Exercise directions> Write the records out again exactly as they read, dropping any picture they hold.

Scene edit records>
== Segment start ==
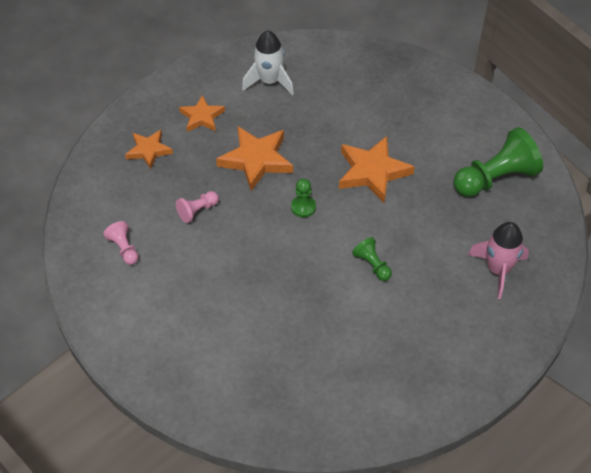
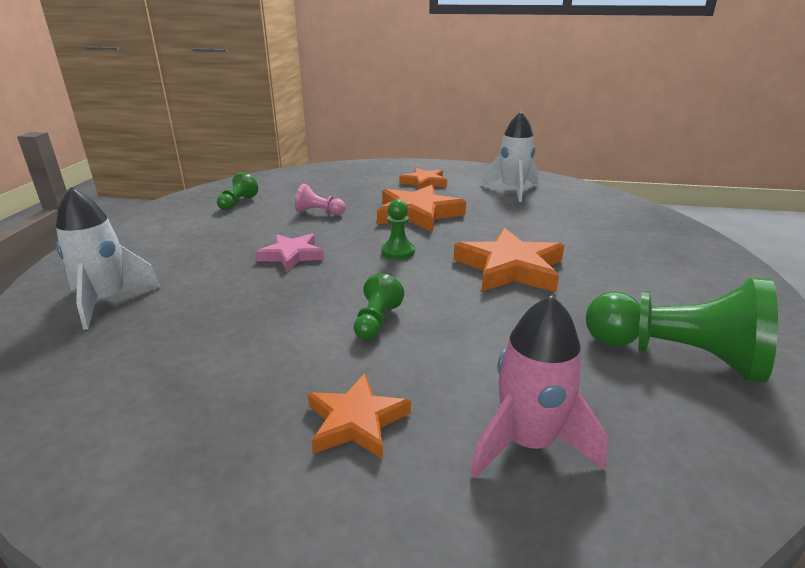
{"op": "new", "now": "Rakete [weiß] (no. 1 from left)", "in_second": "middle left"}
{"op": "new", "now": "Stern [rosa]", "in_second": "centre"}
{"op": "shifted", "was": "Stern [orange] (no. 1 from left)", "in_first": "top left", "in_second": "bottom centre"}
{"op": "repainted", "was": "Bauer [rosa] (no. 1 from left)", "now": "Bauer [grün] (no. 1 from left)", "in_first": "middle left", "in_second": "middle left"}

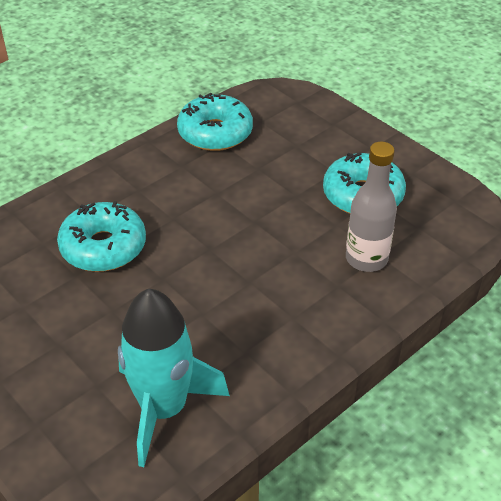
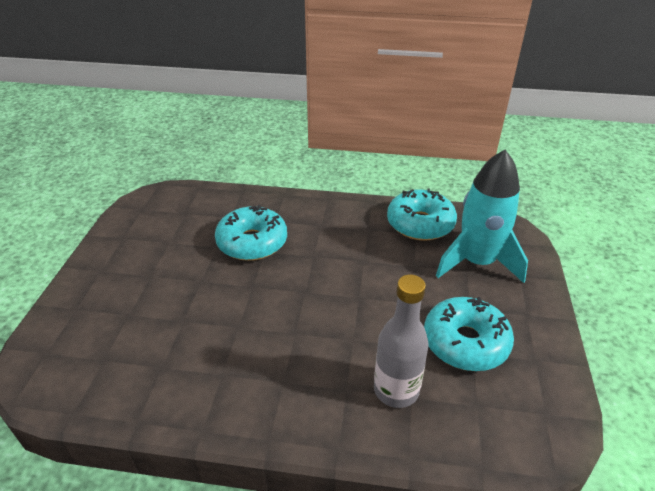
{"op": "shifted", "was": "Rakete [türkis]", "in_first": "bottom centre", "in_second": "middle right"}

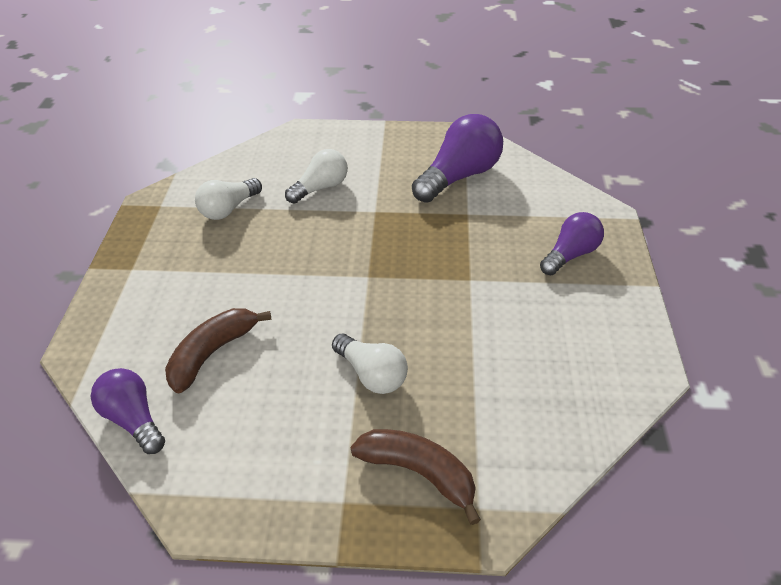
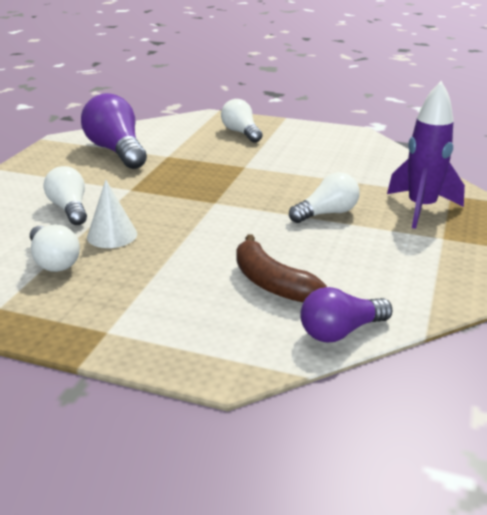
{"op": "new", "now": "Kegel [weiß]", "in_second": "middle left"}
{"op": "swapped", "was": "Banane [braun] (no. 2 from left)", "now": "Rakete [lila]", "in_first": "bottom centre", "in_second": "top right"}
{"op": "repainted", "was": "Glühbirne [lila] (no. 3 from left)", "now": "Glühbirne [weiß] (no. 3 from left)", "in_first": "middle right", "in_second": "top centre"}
== Segment end ==
Problem solution>
{"op": "new", "now": "Rakete [weiß] (no. 1 from left)", "in_second": "middle left"}
{"op": "new", "now": "Stern [rosa]", "in_second": "centre"}
{"op": "shifted", "was": "Stern [orange] (no. 1 from left)", "in_first": "top left", "in_second": "bottom centre"}
{"op": "repainted", "was": "Bauer [rosa] (no. 1 from left)", "now": "Bauer [grün] (no. 1 from left)", "in_first": "middle left", "in_second": "middle left"}

{"op": "shifted", "was": "Rakete [türkis]", "in_first": "bottom centre", "in_second": "middle right"}

{"op": "new", "now": "Kegel [weiß]", "in_second": "middle left"}
{"op": "swapped", "was": "Banane [braun] (no. 2 from left)", "now": "Rakete [lila]", "in_first": "bottom centre", "in_second": "top right"}
{"op": "repainted", "was": "Glühbirne [lila] (no. 3 from left)", "now": "Glühbirne [weiß] (no. 3 from left)", "in_first": "middle right", "in_second": "top centre"}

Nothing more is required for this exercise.